(PROVIDED ENTRIES)

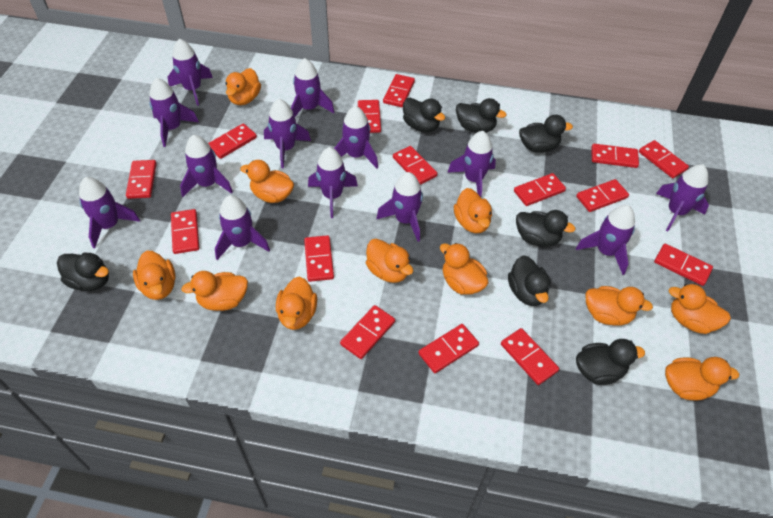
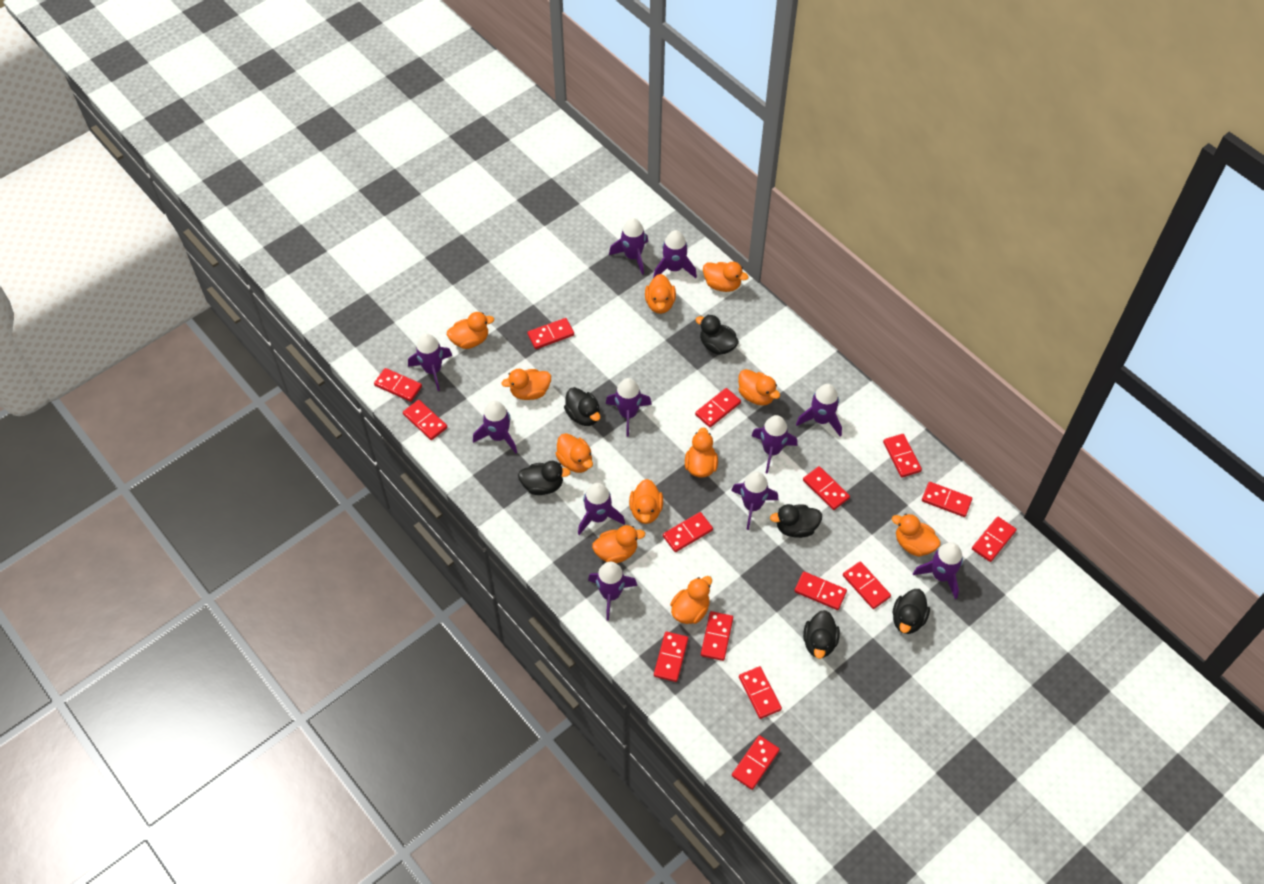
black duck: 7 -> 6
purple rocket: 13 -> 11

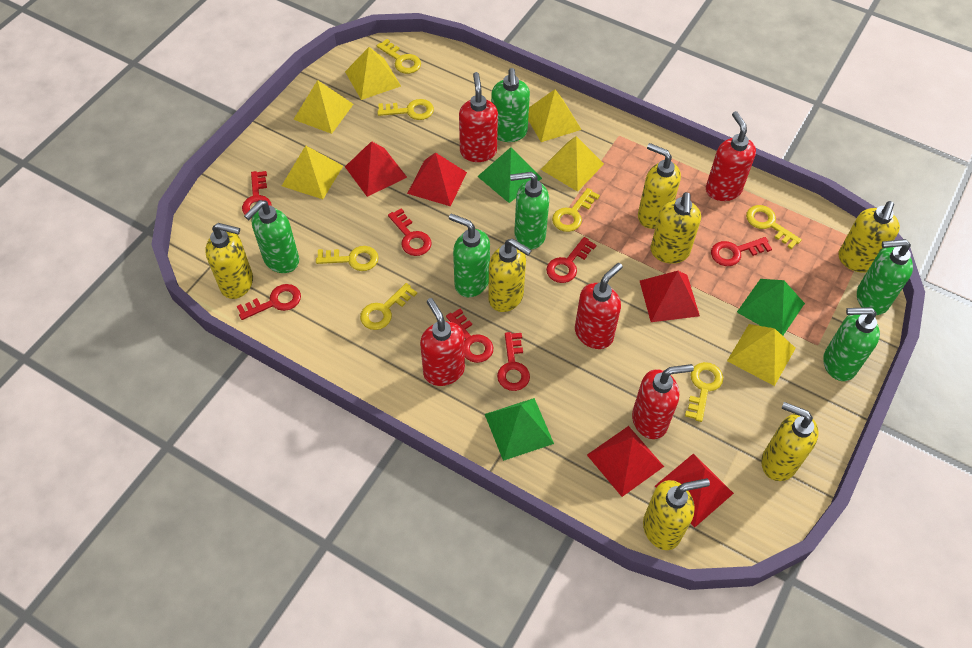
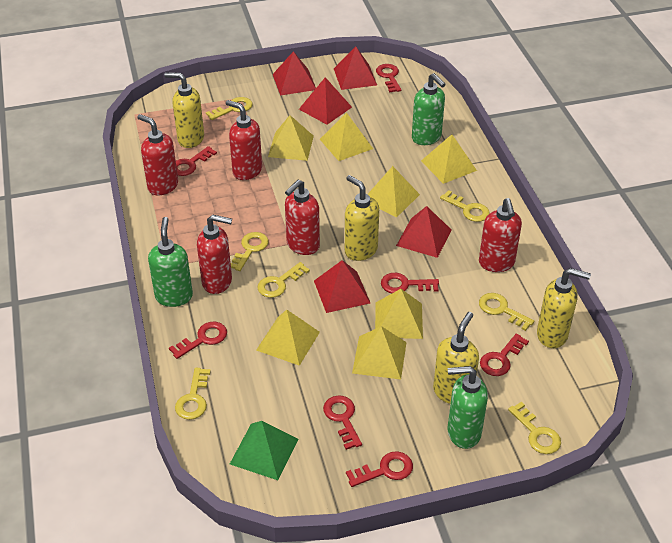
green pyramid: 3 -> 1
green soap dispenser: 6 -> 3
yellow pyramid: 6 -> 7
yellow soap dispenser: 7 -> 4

(End PROVIDED ENTRIES)

> _ASSIGNED TASK_
Set down every entry above exactly as written, but skip the pictures.

> _SOLUTION FOR THIS PROBLEM_
black duck: 7 -> 6
purple rocket: 13 -> 11

green pyramid: 3 -> 1
green soap dispenser: 6 -> 3
yellow pyramid: 6 -> 7
yellow soap dispenser: 7 -> 4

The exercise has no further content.